Scene difference descriptions
/---
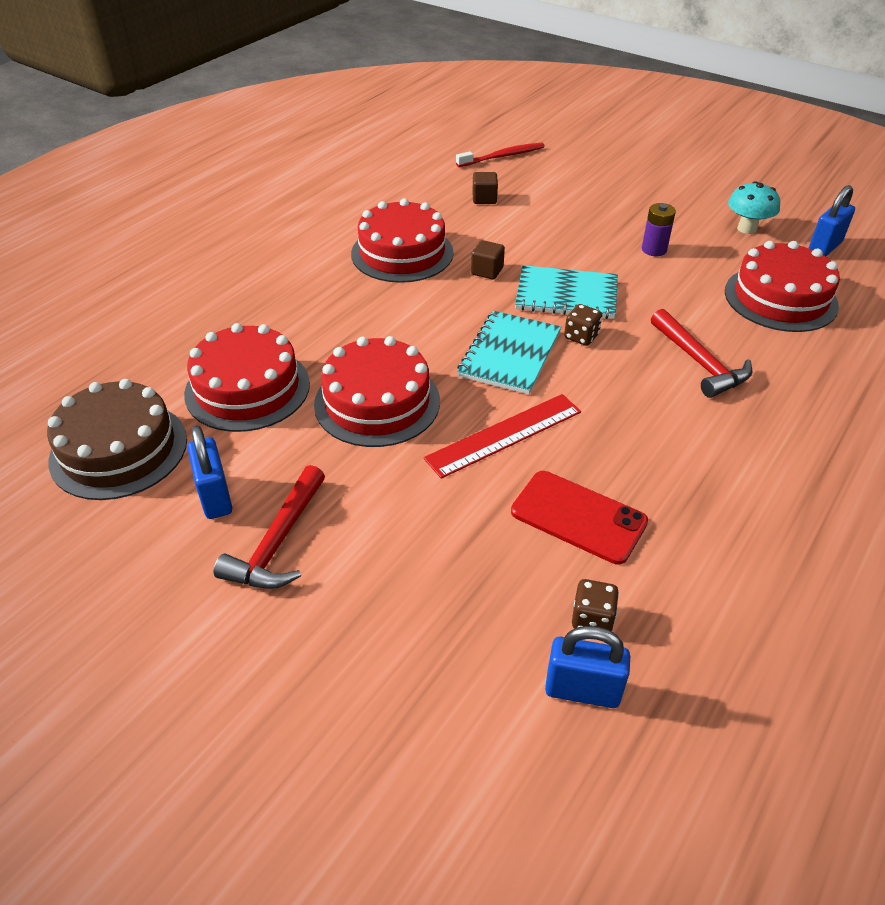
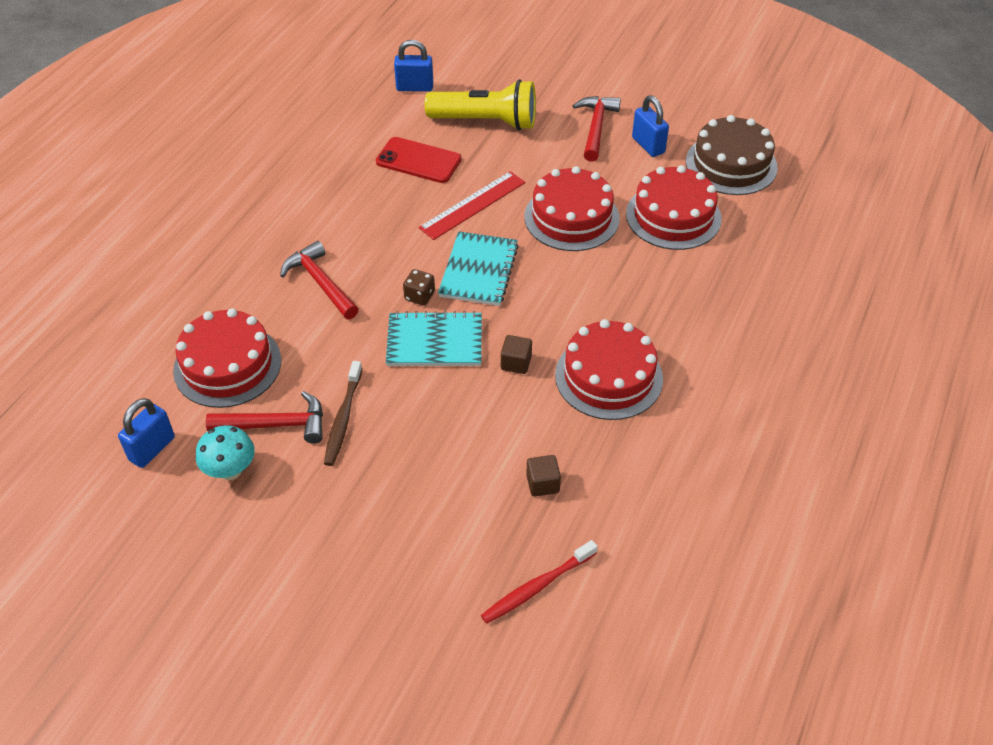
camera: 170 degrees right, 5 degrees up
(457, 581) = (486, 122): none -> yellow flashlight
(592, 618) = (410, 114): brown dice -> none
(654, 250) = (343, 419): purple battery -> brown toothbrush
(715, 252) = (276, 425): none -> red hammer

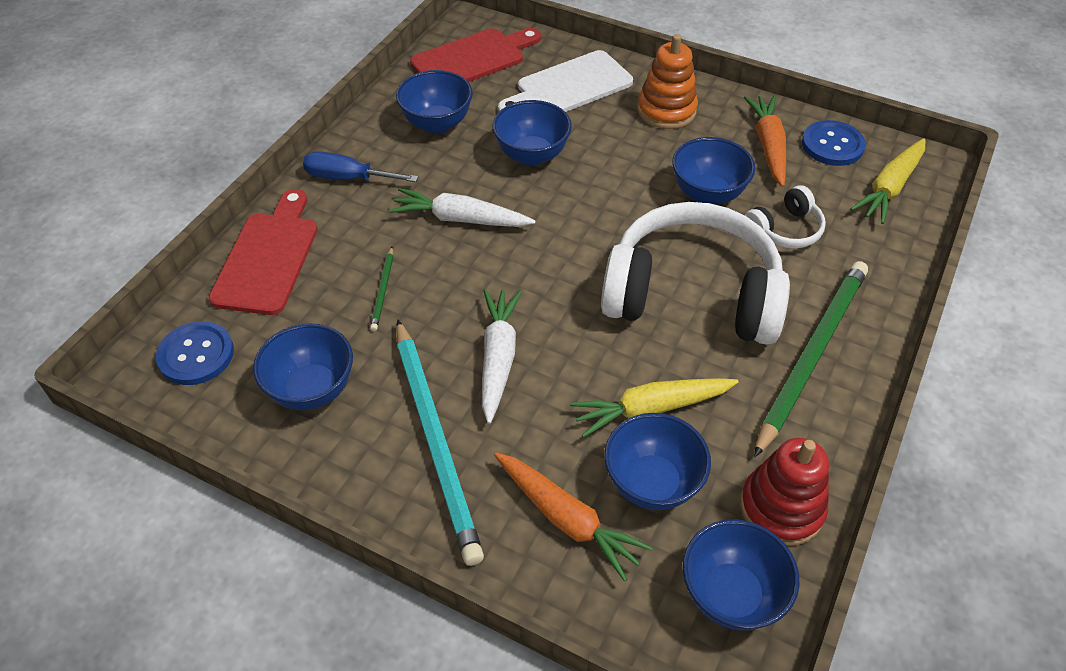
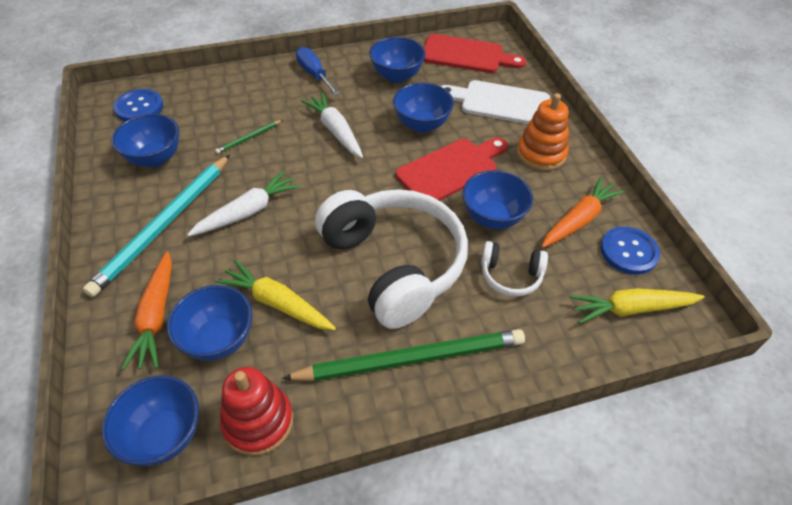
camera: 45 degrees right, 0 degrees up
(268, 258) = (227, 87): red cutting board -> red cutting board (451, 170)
\---
* [Task objective] Could you copy the data above exactly, leaving the pictures out?

* [Response area]
camera: 170 degrees right, 5 degrees up
(457, 581) = (486, 122): none -> yellow flashlight
(592, 618) = (410, 114): brown dice -> none
(654, 250) = (343, 419): purple battery -> brown toothbrush
(715, 252) = (276, 425): none -> red hammer

camera: 45 degrees right, 0 degrees up
(268, 258) = (227, 87): red cutting board -> red cutting board (451, 170)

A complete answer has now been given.